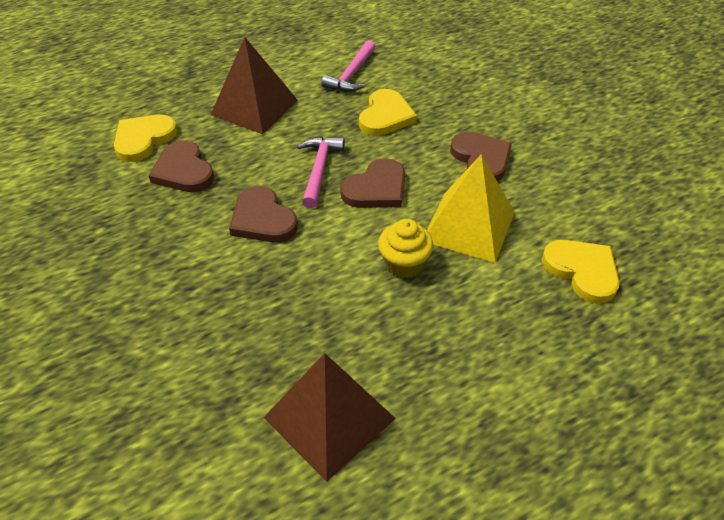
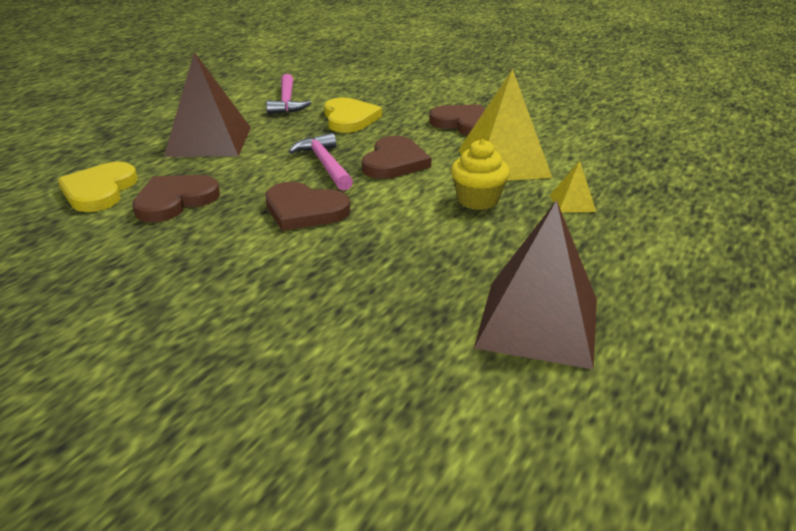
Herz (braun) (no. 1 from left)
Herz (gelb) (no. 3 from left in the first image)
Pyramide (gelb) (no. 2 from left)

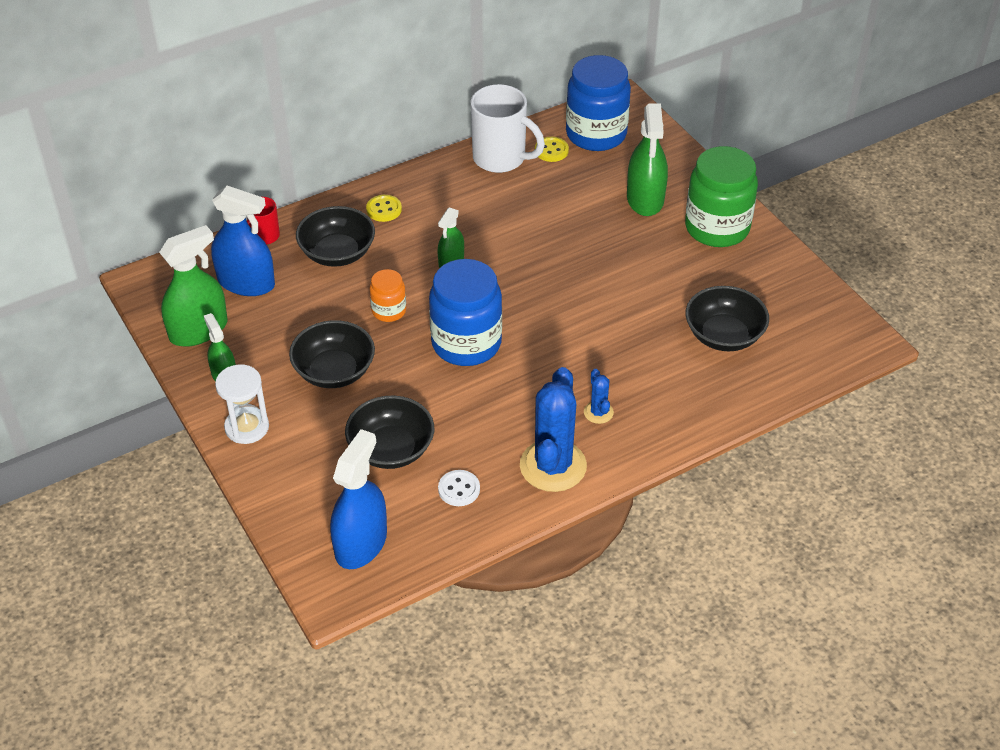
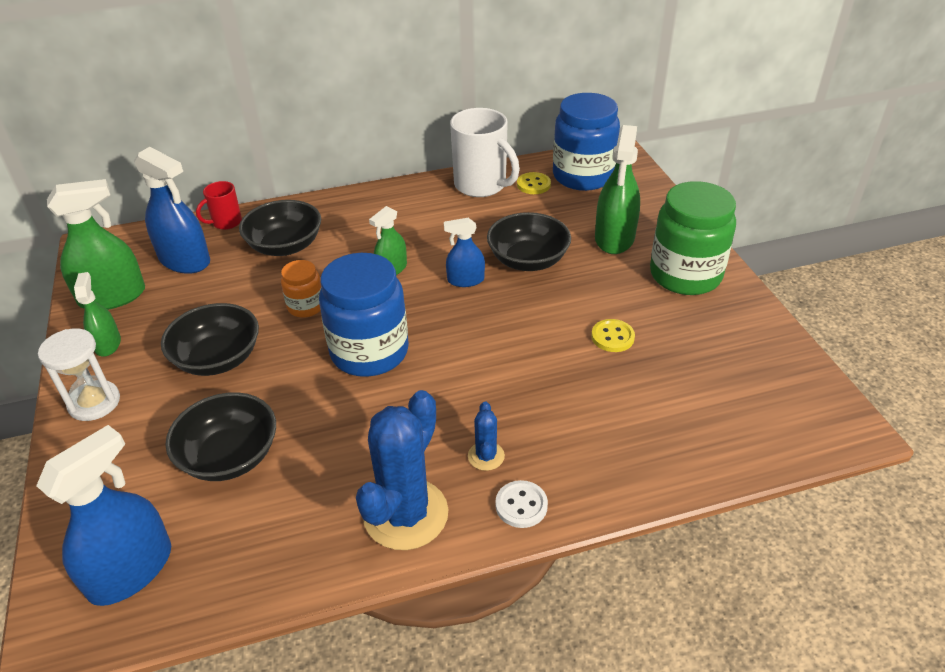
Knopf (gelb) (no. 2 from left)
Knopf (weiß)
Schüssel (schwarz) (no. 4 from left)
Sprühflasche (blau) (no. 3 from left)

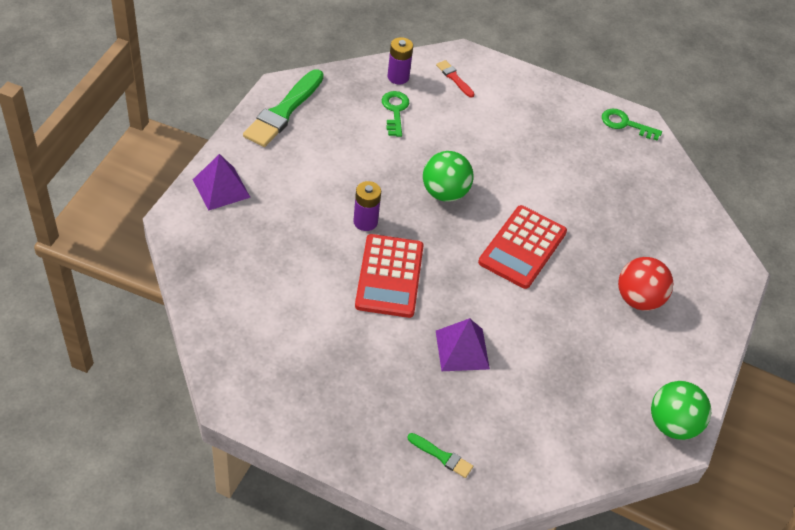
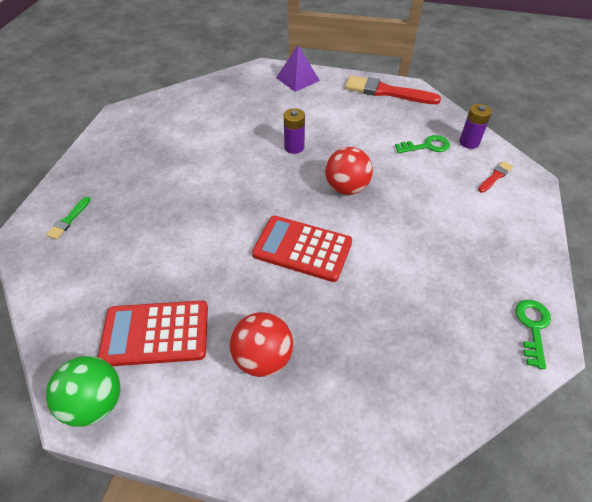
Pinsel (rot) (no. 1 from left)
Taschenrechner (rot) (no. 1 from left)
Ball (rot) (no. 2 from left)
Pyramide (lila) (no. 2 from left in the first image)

+ + + + + + +

§ Required action: What's needed is an exact retyping of the records, pictures excluded.

§ Finished task:
Herz (braun) (no. 1 from left)
Herz (gelb) (no. 3 from left in the first image)
Pyramide (gelb) (no. 2 from left)

Knopf (gelb) (no. 2 from left)
Knopf (weiß)
Schüssel (schwarz) (no. 4 from left)
Sprühflasche (blau) (no. 3 from left)

Pinsel (rot) (no. 1 from left)
Taschenrechner (rot) (no. 1 from left)
Ball (rot) (no. 2 from left)
Pyramide (lila) (no. 2 from left in the first image)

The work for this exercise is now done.